PROBLEM DETAILS ::
Restate the records that follow word for word; no pictures should appear.

━━━━━━━━━━━━━━━━━━━━

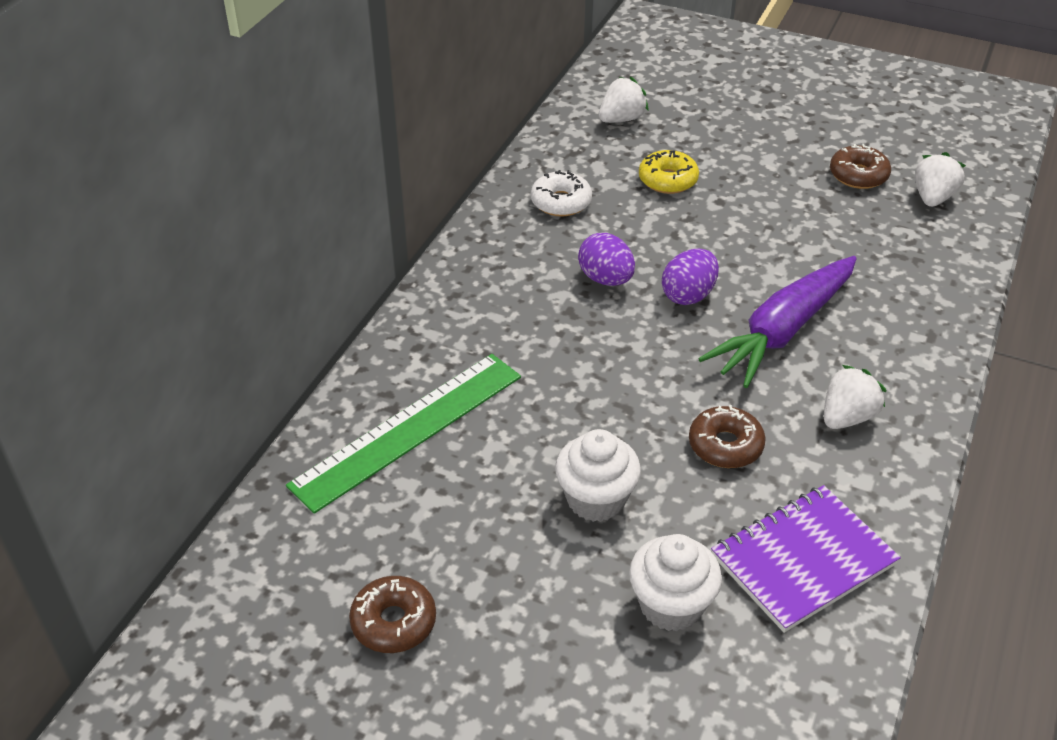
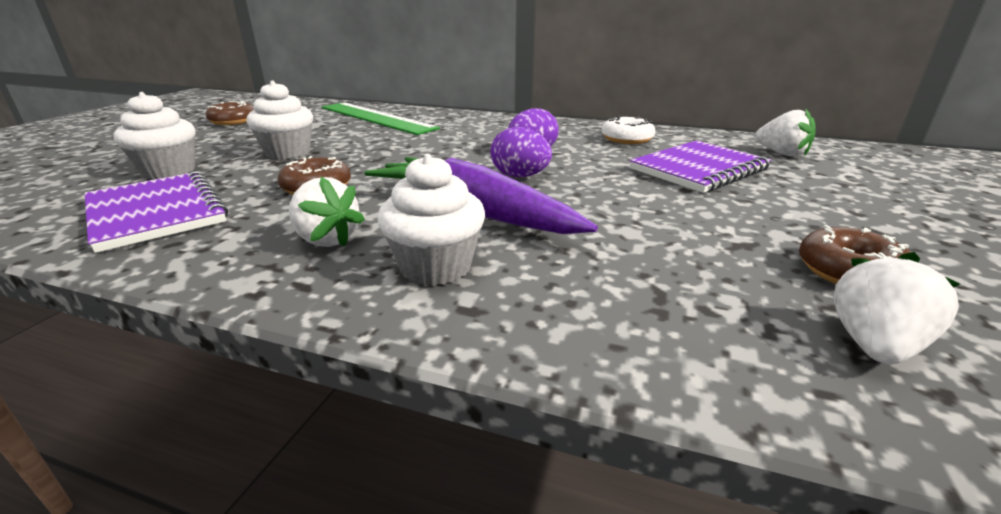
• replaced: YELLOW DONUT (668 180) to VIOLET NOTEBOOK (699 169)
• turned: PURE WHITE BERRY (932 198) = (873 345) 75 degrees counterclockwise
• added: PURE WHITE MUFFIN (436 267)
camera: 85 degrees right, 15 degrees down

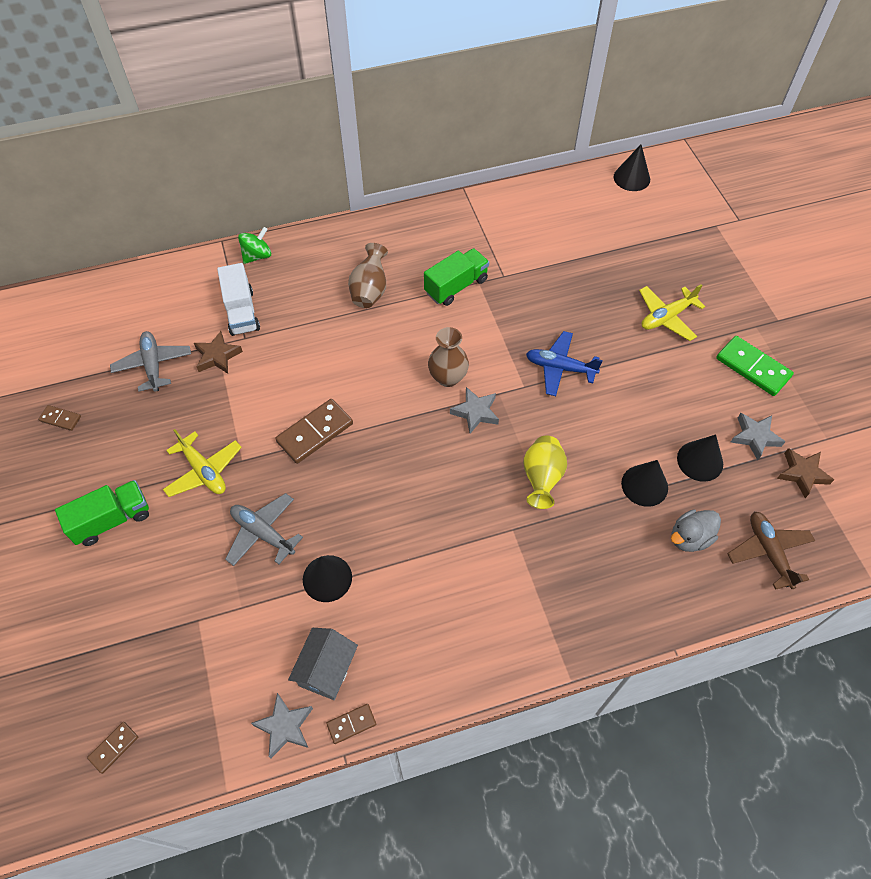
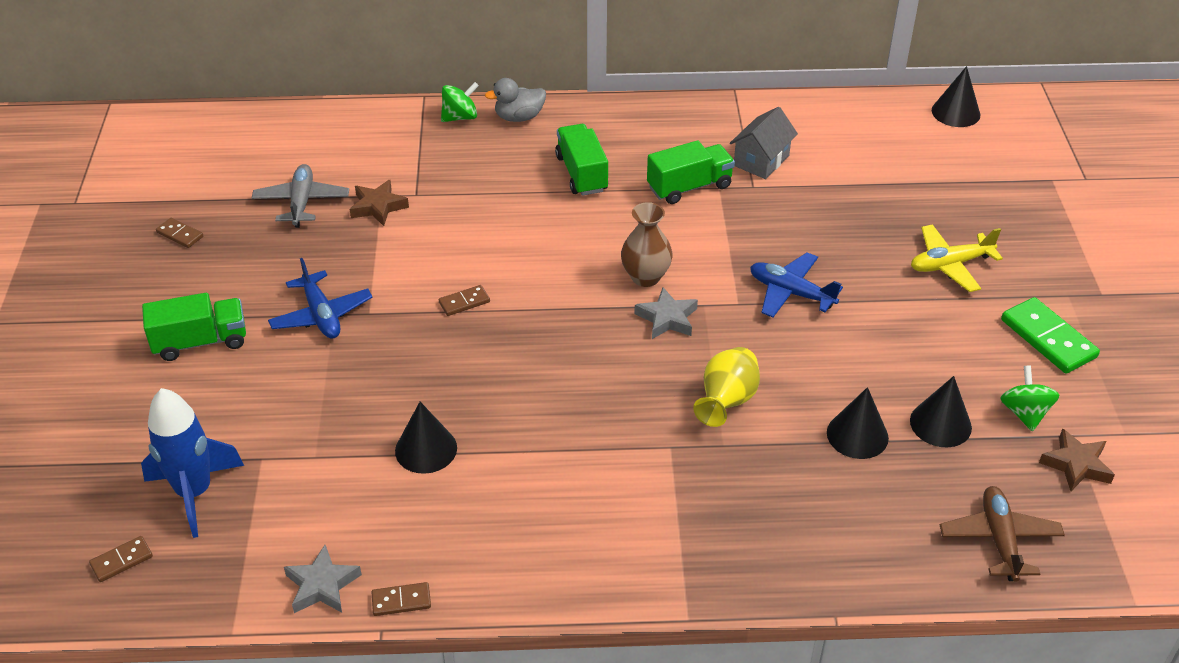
• recoloured: YELLOW TOY PLANE (204 471) to COBALT TOY PLANE (321 315)
• removed: PURE WHITE LORRY (241 312)
• removed: ASH-GREY TOY PLANE (263 533)
• resized: RUSSET DOMINO TILE (315 432) = (464 302) x0.53
• moved: ASH-GREY TOY HOUSE (326 670) to (761 160)
• replaced: RUSSET VASE (370 291) to EMERALD LORRY (582 174)
• moved: ASH-GREY TOY DUCK (689 538) to (519 117)
• replaced: ASH-GREY STAR (755 437) to EMERALD SPINNING TOP (1024 413)
• added: COBALT ROCKET (194 493)
camera: 15 degrees right, 15 degrees down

━━━━━━━━━━━━━━━━━━━━

RESULT FOR THIS TASK ::
• replaced: YELLOW DONUT (668 180) to VIOLET NOTEBOOK (699 169)
• turned: PURE WHITE BERRY (932 198) = (873 345) 75 degrees counterclockwise
• added: PURE WHITE MUFFIN (436 267)
camera: 85 degrees right, 15 degrees down

• recoloured: YELLOW TOY PLANE (204 471) to COBALT TOY PLANE (321 315)
• removed: PURE WHITE LORRY (241 312)
• removed: ASH-GREY TOY PLANE (263 533)
• resized: RUSSET DOMINO TILE (315 432) = (464 302) x0.53
• moved: ASH-GREY TOY HOUSE (326 670) to (761 160)
• replaced: RUSSET VASE (370 291) to EMERALD LORRY (582 174)
• moved: ASH-GREY TOY DUCK (689 538) to (519 117)
• replaced: ASH-GREY STAR (755 437) to EMERALD SPINNING TOP (1024 413)
• added: COBALT ROCKET (194 493)
camera: 15 degrees right, 15 degrees down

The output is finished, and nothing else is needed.